Supplied data
════
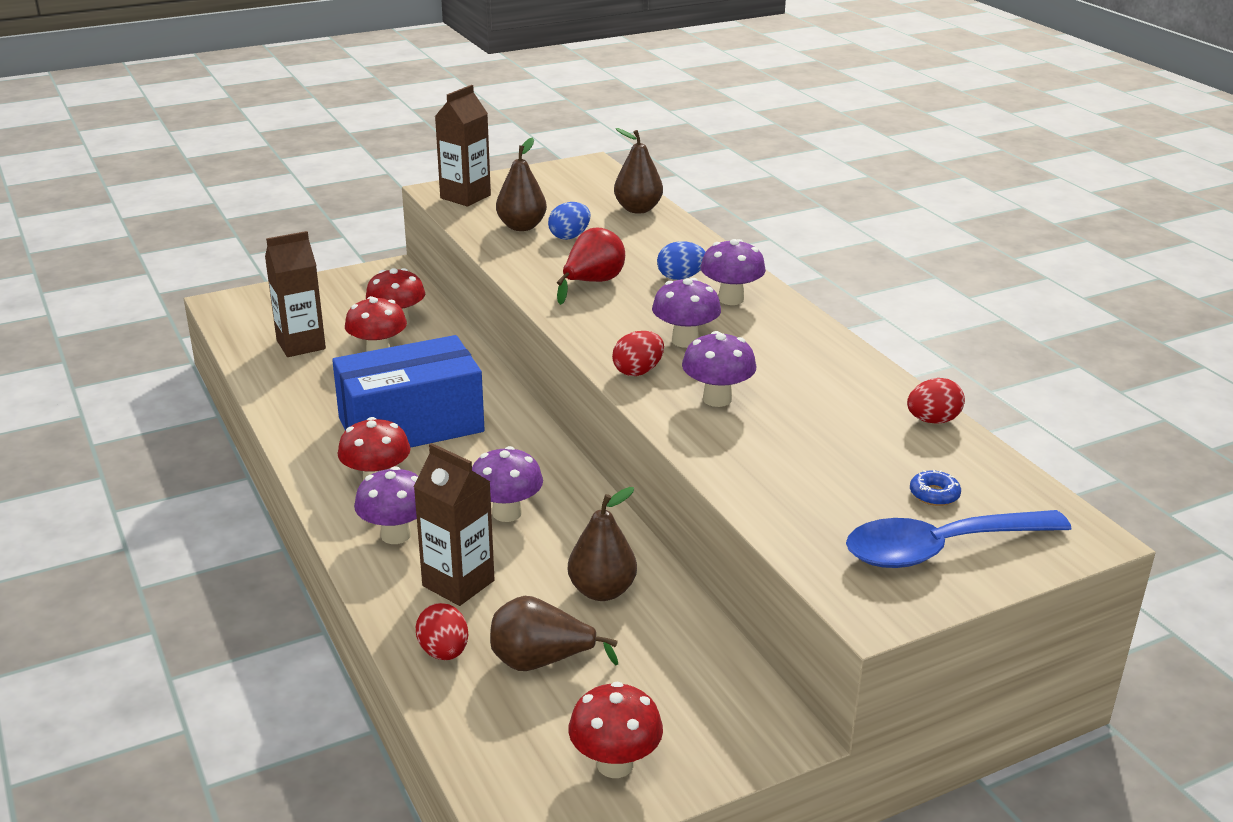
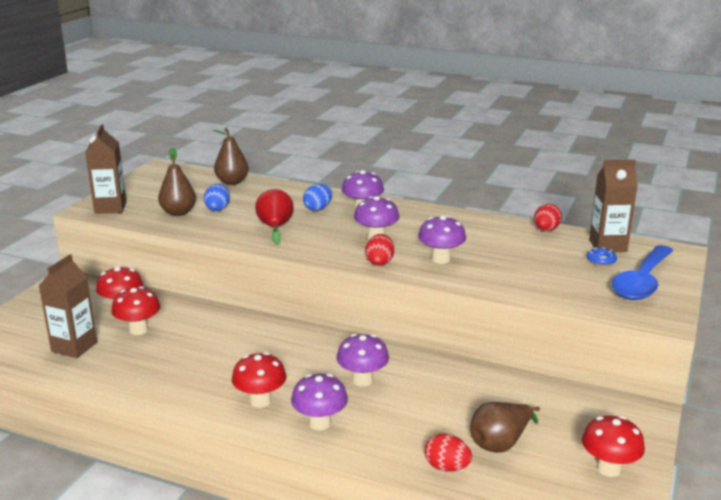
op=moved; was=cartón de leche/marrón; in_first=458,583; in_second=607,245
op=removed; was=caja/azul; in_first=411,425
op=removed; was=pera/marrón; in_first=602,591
════
Problem statement
Print the material above once more, exactly. No pictures belong in it.

Answer space
op=moved; was=cartón de leche/marrón; in_first=458,583; in_second=607,245
op=removed; was=caja/azul; in_first=411,425
op=removed; was=pera/marrón; in_first=602,591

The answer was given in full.